- **Task to complete**: Print the data once more, exactly as supplied.

────

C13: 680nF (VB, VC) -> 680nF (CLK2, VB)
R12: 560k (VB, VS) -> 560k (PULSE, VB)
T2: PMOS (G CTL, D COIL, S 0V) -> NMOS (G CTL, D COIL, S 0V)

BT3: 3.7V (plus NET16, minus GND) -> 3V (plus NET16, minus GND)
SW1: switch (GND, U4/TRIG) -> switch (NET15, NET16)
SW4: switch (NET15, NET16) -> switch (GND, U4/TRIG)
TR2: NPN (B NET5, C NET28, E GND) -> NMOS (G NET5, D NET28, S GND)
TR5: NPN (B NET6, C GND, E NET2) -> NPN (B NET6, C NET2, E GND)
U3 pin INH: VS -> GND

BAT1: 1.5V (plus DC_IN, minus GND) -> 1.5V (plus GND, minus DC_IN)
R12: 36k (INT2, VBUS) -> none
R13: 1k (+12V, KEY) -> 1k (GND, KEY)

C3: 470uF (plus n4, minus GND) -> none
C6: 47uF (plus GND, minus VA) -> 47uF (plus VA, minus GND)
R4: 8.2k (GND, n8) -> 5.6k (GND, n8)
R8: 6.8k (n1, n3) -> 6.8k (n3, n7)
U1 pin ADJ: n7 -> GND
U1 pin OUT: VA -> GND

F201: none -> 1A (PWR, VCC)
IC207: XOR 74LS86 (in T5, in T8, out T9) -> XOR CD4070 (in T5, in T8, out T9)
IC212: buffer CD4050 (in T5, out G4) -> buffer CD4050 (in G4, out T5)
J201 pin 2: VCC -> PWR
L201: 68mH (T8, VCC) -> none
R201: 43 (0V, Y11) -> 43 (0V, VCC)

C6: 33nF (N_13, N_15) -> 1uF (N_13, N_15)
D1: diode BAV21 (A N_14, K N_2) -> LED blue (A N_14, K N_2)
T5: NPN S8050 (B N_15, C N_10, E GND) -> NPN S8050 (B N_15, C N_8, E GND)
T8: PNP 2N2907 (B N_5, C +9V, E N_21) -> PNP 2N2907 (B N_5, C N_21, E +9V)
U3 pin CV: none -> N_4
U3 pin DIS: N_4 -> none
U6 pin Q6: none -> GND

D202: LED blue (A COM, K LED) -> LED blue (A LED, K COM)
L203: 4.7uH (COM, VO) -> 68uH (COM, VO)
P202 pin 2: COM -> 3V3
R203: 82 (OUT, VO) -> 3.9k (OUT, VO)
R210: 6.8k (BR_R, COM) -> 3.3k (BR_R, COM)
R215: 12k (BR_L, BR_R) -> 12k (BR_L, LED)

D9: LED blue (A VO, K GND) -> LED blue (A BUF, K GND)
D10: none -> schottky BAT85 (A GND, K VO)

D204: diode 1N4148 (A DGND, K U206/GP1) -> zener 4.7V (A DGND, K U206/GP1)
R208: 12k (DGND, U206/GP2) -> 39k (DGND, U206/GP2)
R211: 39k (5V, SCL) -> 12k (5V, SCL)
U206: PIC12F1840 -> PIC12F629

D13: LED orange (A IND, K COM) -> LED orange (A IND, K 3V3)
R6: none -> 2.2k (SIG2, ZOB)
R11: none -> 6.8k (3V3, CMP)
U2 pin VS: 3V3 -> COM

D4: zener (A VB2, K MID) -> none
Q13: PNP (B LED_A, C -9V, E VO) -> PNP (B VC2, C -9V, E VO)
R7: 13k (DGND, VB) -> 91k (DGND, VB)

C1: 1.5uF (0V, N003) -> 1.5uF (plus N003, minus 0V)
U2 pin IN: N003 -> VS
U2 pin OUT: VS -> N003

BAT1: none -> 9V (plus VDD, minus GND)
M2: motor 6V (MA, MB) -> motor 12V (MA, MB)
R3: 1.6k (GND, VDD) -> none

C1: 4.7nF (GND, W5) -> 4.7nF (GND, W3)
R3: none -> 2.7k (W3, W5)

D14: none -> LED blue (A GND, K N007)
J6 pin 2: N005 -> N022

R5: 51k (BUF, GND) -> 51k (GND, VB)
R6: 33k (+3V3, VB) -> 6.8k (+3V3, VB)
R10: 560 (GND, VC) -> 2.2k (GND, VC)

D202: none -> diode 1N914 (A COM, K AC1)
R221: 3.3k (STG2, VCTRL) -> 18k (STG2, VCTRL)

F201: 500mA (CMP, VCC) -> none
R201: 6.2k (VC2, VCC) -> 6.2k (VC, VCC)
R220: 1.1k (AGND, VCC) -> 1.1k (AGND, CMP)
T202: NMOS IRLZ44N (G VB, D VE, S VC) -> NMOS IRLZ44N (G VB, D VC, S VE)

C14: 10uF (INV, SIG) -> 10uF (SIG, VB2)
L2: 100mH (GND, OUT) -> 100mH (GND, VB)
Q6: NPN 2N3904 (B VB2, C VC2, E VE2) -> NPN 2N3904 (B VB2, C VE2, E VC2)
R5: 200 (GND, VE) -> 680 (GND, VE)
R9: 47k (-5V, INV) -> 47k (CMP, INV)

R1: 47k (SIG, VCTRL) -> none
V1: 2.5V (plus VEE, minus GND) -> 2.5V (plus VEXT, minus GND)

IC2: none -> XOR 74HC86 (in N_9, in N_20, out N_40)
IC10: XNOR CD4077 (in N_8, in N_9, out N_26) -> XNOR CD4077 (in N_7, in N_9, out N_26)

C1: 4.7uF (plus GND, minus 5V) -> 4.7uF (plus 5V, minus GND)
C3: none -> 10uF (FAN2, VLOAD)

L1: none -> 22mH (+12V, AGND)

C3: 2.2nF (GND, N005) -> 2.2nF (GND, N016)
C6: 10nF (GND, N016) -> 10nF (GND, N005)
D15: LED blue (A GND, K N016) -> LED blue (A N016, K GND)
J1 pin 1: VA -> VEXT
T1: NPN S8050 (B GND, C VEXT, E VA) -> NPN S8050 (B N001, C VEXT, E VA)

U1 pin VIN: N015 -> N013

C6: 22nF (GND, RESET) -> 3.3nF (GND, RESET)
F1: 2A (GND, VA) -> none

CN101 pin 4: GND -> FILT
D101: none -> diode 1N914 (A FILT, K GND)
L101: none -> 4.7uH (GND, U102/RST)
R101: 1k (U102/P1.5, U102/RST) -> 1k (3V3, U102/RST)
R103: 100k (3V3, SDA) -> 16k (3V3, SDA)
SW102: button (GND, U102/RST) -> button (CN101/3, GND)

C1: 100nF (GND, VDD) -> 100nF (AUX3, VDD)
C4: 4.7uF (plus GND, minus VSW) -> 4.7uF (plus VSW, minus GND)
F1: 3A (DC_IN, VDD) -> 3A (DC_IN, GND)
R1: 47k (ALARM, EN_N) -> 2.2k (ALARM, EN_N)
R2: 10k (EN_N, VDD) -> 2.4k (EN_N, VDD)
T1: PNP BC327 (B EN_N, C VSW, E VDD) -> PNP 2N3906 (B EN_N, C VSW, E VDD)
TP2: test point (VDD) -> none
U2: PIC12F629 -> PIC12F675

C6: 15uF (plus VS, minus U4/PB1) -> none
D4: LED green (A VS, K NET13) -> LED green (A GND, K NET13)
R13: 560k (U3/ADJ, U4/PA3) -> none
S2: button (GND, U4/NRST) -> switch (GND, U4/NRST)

────

- **Solved problem**:
C13: 680nF (VB, VC) -> 680nF (CLK2, VB)
R12: 560k (VB, VS) -> 560k (PULSE, VB)
T2: PMOS (G CTL, D COIL, S 0V) -> NMOS (G CTL, D COIL, S 0V)

BT3: 3.7V (plus NET16, minus GND) -> 3V (plus NET16, minus GND)
SW1: switch (GND, U4/TRIG) -> switch (NET15, NET16)
SW4: switch (NET15, NET16) -> switch (GND, U4/TRIG)
TR2: NPN (B NET5, C NET28, E GND) -> NMOS (G NET5, D NET28, S GND)
TR5: NPN (B NET6, C GND, E NET2) -> NPN (B NET6, C NET2, E GND)
U3 pin INH: VS -> GND

BAT1: 1.5V (plus DC_IN, minus GND) -> 1.5V (plus GND, minus DC_IN)
R12: 36k (INT2, VBUS) -> none
R13: 1k (+12V, KEY) -> 1k (GND, KEY)

C3: 470uF (plus n4, minus GND) -> none
C6: 47uF (plus GND, minus VA) -> 47uF (plus VA, minus GND)
R4: 8.2k (GND, n8) -> 5.6k (GND, n8)
R8: 6.8k (n1, n3) -> 6.8k (n3, n7)
U1 pin ADJ: n7 -> GND
U1 pin OUT: VA -> GND

F201: none -> 1A (PWR, VCC)
IC207: XOR 74LS86 (in T5, in T8, out T9) -> XOR CD4070 (in T5, in T8, out T9)
IC212: buffer CD4050 (in T5, out G4) -> buffer CD4050 (in G4, out T5)
J201 pin 2: VCC -> PWR
L201: 68mH (T8, VCC) -> none
R201: 43 (0V, Y11) -> 43 (0V, VCC)

C6: 33nF (N_13, N_15) -> 1uF (N_13, N_15)
D1: diode BAV21 (A N_14, K N_2) -> LED blue (A N_14, K N_2)
T5: NPN S8050 (B N_15, C N_10, E GND) -> NPN S8050 (B N_15, C N_8, E GND)
T8: PNP 2N2907 (B N_5, C +9V, E N_21) -> PNP 2N2907 (B N_5, C N_21, E +9V)
U3 pin CV: none -> N_4
U3 pin DIS: N_4 -> none
U6 pin Q6: none -> GND

D202: LED blue (A COM, K LED) -> LED blue (A LED, K COM)
L203: 4.7uH (COM, VO) -> 68uH (COM, VO)
P202 pin 2: COM -> 3V3
R203: 82 (OUT, VO) -> 3.9k (OUT, VO)
R210: 6.8k (BR_R, COM) -> 3.3k (BR_R, COM)
R215: 12k (BR_L, BR_R) -> 12k (BR_L, LED)

D9: LED blue (A VO, K GND) -> LED blue (A BUF, K GND)
D10: none -> schottky BAT85 (A GND, K VO)

D204: diode 1N4148 (A DGND, K U206/GP1) -> zener 4.7V (A DGND, K U206/GP1)
R208: 12k (DGND, U206/GP2) -> 39k (DGND, U206/GP2)
R211: 39k (5V, SCL) -> 12k (5V, SCL)
U206: PIC12F1840 -> PIC12F629

D13: LED orange (A IND, K COM) -> LED orange (A IND, K 3V3)
R6: none -> 2.2k (SIG2, ZOB)
R11: none -> 6.8k (3V3, CMP)
U2 pin VS: 3V3 -> COM

D4: zener (A VB2, K MID) -> none
Q13: PNP (B LED_A, C -9V, E VO) -> PNP (B VC2, C -9V, E VO)
R7: 13k (DGND, VB) -> 91k (DGND, VB)

C1: 1.5uF (0V, N003) -> 1.5uF (plus N003, minus 0V)
U2 pin IN: N003 -> VS
U2 pin OUT: VS -> N003

BAT1: none -> 9V (plus VDD, minus GND)
M2: motor 6V (MA, MB) -> motor 12V (MA, MB)
R3: 1.6k (GND, VDD) -> none

C1: 4.7nF (GND, W5) -> 4.7nF (GND, W3)
R3: none -> 2.7k (W3, W5)

D14: none -> LED blue (A GND, K N007)
J6 pin 2: N005 -> N022

R5: 51k (BUF, GND) -> 51k (GND, VB)
R6: 33k (+3V3, VB) -> 6.8k (+3V3, VB)
R10: 560 (GND, VC) -> 2.2k (GND, VC)

D202: none -> diode 1N914 (A COM, K AC1)
R221: 3.3k (STG2, VCTRL) -> 18k (STG2, VCTRL)

F201: 500mA (CMP, VCC) -> none
R201: 6.2k (VC2, VCC) -> 6.2k (VC, VCC)
R220: 1.1k (AGND, VCC) -> 1.1k (AGND, CMP)
T202: NMOS IRLZ44N (G VB, D VE, S VC) -> NMOS IRLZ44N (G VB, D VC, S VE)

C14: 10uF (INV, SIG) -> 10uF (SIG, VB2)
L2: 100mH (GND, OUT) -> 100mH (GND, VB)
Q6: NPN 2N3904 (B VB2, C VC2, E VE2) -> NPN 2N3904 (B VB2, C VE2, E VC2)
R5: 200 (GND, VE) -> 680 (GND, VE)
R9: 47k (-5V, INV) -> 47k (CMP, INV)

R1: 47k (SIG, VCTRL) -> none
V1: 2.5V (plus VEE, minus GND) -> 2.5V (plus VEXT, minus GND)

IC2: none -> XOR 74HC86 (in N_9, in N_20, out N_40)
IC10: XNOR CD4077 (in N_8, in N_9, out N_26) -> XNOR CD4077 (in N_7, in N_9, out N_26)

C1: 4.7uF (plus GND, minus 5V) -> 4.7uF (plus 5V, minus GND)
C3: none -> 10uF (FAN2, VLOAD)

L1: none -> 22mH (+12V, AGND)

C3: 2.2nF (GND, N005) -> 2.2nF (GND, N016)
C6: 10nF (GND, N016) -> 10nF (GND, N005)
D15: LED blue (A GND, K N016) -> LED blue (A N016, K GND)
J1 pin 1: VA -> VEXT
T1: NPN S8050 (B GND, C VEXT, E VA) -> NPN S8050 (B N001, C VEXT, E VA)

U1 pin VIN: N015 -> N013

C6: 22nF (GND, RESET) -> 3.3nF (GND, RESET)
F1: 2A (GND, VA) -> none

CN101 pin 4: GND -> FILT
D101: none -> diode 1N914 (A FILT, K GND)
L101: none -> 4.7uH (GND, U102/RST)
R101: 1k (U102/P1.5, U102/RST) -> 1k (3V3, U102/RST)
R103: 100k (3V3, SDA) -> 16k (3V3, SDA)
SW102: button (GND, U102/RST) -> button (CN101/3, GND)

C1: 100nF (GND, VDD) -> 100nF (AUX3, VDD)
C4: 4.7uF (plus GND, minus VSW) -> 4.7uF (plus VSW, minus GND)
F1: 3A (DC_IN, VDD) -> 3A (DC_IN, GND)
R1: 47k (ALARM, EN_N) -> 2.2k (ALARM, EN_N)
R2: 10k (EN_N, VDD) -> 2.4k (EN_N, VDD)
T1: PNP BC327 (B EN_N, C VSW, E VDD) -> PNP 2N3906 (B EN_N, C VSW, E VDD)
TP2: test point (VDD) -> none
U2: PIC12F629 -> PIC12F675

C6: 15uF (plus VS, minus U4/PB1) -> none
D4: LED green (A VS, K NET13) -> LED green (A GND, K NET13)
R13: 560k (U3/ADJ, U4/PA3) -> none
S2: button (GND, U4/NRST) -> switch (GND, U4/NRST)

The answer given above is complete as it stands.